TASK TO COMPLETE: From the entries below, report how many lines contain the string "none". Give only that number.
[THE DATA — start]
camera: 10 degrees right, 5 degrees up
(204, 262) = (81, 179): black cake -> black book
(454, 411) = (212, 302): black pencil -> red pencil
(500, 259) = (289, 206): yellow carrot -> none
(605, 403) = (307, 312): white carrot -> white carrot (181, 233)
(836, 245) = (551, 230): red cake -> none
[THE DATA — finish]
[THE DATA — start]
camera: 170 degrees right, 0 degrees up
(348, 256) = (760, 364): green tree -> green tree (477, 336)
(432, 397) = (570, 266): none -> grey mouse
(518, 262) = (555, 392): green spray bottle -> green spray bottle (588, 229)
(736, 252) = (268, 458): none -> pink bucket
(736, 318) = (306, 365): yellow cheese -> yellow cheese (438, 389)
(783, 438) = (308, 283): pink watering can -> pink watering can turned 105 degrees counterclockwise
[THE DATA — finish]
SOLUTION TO THIS TASK: 4